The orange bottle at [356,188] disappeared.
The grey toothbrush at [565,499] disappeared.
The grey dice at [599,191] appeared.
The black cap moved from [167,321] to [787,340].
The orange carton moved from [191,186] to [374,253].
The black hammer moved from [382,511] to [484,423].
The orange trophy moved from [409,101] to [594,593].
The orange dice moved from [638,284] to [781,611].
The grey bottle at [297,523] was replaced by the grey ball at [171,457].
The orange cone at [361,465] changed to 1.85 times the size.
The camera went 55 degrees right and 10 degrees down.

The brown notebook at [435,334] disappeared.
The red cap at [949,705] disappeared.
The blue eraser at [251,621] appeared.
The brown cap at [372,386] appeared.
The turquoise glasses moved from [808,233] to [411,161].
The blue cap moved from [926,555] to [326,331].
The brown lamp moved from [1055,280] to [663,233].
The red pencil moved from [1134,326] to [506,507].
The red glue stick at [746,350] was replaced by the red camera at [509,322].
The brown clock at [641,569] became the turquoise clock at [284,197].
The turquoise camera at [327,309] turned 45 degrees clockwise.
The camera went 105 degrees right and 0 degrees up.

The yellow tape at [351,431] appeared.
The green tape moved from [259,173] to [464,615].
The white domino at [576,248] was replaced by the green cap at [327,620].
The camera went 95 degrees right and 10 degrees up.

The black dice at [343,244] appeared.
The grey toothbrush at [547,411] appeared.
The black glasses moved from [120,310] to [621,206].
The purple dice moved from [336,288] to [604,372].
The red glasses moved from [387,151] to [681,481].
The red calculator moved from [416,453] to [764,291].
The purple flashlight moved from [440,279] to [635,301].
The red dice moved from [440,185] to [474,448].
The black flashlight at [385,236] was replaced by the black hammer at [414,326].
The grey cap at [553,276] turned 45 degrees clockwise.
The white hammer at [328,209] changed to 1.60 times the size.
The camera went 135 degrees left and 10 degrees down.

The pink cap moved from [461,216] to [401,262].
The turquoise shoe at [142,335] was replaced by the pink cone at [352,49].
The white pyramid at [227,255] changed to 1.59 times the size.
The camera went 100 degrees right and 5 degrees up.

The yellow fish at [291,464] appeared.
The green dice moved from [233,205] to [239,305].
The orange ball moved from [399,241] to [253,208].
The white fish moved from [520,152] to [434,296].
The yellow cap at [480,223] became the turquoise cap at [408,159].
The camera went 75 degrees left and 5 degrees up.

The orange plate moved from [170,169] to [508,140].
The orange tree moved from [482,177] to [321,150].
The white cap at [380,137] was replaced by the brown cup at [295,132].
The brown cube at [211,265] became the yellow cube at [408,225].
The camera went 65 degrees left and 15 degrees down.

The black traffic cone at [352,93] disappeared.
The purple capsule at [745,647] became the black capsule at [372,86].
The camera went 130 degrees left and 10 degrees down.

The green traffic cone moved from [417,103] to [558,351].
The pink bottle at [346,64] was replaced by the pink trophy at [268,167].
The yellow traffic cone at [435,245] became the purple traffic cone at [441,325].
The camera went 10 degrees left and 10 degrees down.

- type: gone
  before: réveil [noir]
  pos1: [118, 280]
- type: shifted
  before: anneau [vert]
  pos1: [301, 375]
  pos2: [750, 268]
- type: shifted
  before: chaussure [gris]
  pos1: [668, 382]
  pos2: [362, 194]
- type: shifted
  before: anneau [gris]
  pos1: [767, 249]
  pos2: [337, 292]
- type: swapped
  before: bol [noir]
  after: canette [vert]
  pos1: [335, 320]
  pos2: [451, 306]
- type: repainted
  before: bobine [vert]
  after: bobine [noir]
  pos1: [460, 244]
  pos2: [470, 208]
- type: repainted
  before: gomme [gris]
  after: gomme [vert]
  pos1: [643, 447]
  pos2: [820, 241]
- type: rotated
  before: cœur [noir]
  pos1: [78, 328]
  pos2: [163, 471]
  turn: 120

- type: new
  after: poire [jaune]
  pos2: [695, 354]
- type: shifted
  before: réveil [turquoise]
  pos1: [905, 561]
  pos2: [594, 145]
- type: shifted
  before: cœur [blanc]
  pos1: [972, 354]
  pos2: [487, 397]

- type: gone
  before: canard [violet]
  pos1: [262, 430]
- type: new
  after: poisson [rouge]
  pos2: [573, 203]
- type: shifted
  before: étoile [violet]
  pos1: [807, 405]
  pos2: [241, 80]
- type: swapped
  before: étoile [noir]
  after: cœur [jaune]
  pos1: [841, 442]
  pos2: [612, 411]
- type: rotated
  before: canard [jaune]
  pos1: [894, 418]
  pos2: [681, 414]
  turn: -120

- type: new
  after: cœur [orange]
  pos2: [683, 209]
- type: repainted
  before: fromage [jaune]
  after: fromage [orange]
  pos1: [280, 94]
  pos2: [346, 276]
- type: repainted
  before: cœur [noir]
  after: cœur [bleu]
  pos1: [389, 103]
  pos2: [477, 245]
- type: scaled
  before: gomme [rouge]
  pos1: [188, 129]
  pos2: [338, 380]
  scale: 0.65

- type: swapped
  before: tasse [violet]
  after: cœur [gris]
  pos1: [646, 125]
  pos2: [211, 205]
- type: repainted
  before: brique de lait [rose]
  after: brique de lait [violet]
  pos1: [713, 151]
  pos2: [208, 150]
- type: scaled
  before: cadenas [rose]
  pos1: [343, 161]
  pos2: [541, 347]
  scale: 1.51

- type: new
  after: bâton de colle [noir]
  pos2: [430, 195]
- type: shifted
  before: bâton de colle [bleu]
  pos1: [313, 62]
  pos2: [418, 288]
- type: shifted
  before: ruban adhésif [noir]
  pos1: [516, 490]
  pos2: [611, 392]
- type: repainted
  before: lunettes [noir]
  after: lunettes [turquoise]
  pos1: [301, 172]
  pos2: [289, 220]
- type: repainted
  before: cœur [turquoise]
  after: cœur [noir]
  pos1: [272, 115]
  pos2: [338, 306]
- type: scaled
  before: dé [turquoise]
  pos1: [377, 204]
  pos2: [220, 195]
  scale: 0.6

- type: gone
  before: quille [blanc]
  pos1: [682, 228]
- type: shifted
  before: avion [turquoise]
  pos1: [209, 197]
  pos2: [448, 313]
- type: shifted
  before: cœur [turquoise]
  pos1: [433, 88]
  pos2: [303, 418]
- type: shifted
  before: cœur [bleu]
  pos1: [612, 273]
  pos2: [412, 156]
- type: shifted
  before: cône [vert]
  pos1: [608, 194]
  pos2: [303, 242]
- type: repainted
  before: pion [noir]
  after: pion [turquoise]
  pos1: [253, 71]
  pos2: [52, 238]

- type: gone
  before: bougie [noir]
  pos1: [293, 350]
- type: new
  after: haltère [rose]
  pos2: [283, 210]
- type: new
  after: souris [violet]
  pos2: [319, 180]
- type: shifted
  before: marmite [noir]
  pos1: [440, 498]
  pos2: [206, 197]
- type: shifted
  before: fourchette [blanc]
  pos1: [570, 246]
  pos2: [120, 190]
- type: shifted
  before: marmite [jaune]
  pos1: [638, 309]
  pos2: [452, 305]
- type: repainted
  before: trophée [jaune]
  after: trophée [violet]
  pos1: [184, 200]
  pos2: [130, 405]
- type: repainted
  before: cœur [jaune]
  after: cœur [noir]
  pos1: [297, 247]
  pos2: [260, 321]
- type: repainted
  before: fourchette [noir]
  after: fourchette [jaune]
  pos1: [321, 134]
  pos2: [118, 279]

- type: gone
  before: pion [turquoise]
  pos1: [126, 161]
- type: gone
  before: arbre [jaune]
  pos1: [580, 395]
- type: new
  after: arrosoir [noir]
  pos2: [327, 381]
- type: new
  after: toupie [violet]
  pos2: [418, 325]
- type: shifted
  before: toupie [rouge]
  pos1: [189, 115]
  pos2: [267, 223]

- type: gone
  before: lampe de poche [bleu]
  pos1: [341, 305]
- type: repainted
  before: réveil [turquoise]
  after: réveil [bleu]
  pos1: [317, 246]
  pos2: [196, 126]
★ ★ ★ ★
> EXERCISE
Within the entries above, find each line where "anneau" appears; copy every one.

> ANSWER TO THE EXERCISE
  before: anneau [vert]
  before: anneau [gris]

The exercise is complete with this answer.